[Source records]

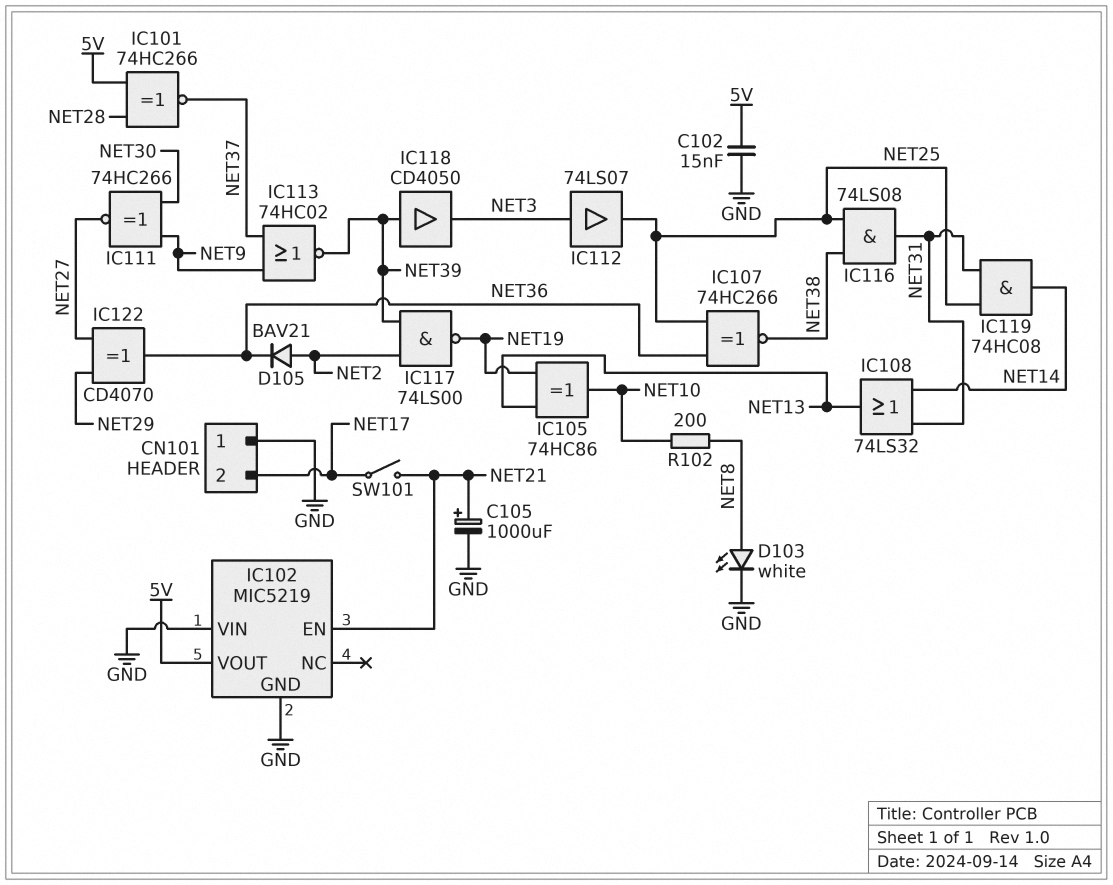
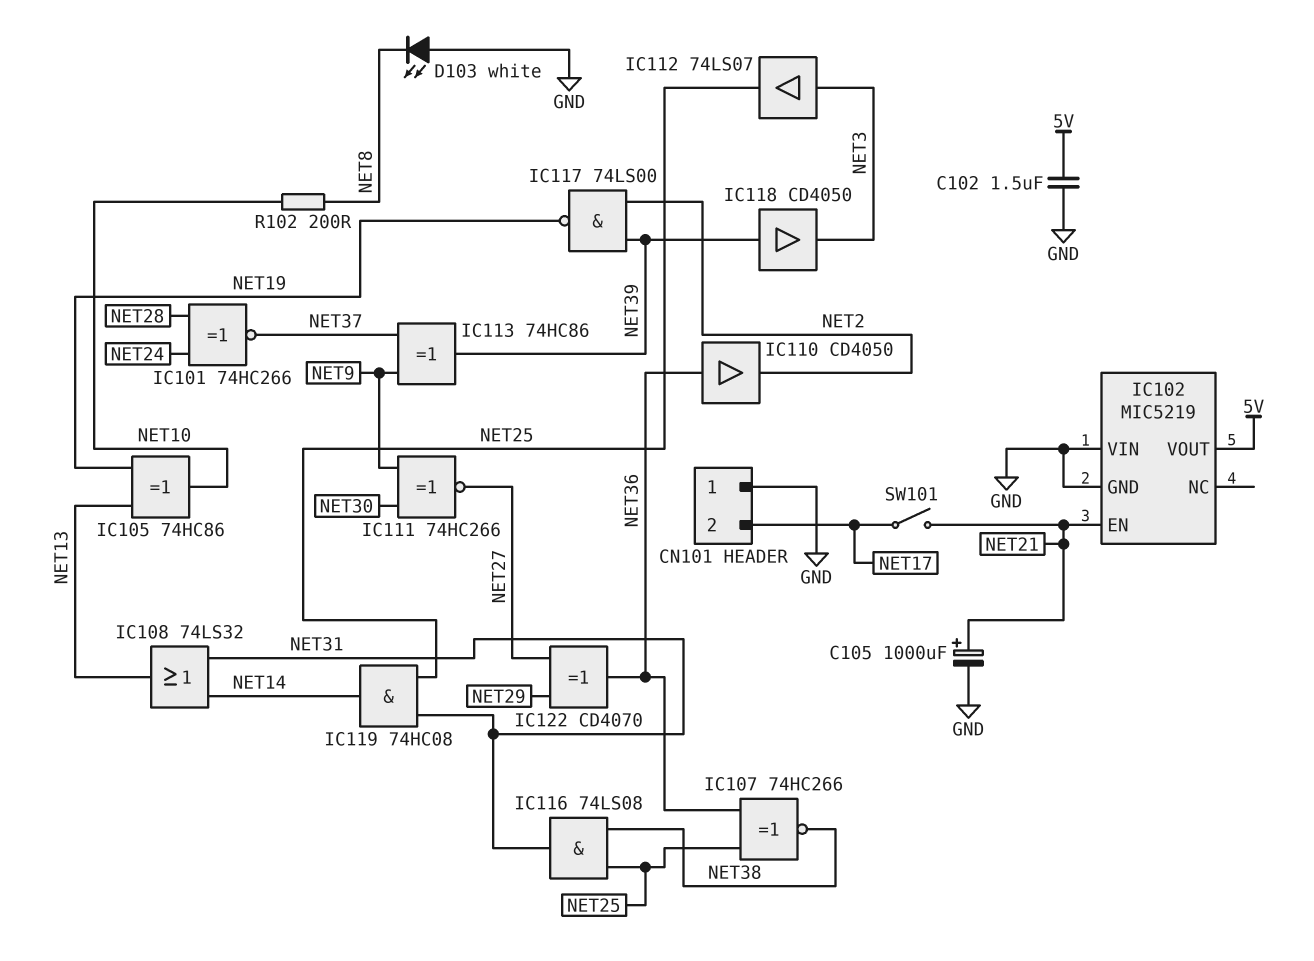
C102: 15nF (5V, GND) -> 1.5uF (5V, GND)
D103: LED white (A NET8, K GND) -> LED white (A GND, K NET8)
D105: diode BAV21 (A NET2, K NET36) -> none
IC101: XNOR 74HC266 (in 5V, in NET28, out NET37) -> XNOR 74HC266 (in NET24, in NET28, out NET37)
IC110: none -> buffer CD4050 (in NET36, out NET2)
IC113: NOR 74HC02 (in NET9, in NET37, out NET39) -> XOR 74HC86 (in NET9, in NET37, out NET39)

[/Source records]

**Task statement:**
Everything from the line containing "D103: LED white" to the last line of the material above should be printed exactly, both ends included.

**Task response:**
D103: LED white (A NET8, K GND) -> LED white (A GND, K NET8)
D105: diode BAV21 (A NET2, K NET36) -> none
IC101: XNOR 74HC266 (in 5V, in NET28, out NET37) -> XNOR 74HC266 (in NET24, in NET28, out NET37)
IC110: none -> buffer CD4050 (in NET36, out NET2)
IC113: NOR 74HC02 (in NET9, in NET37, out NET39) -> XOR 74HC86 (in NET9, in NET37, out NET39)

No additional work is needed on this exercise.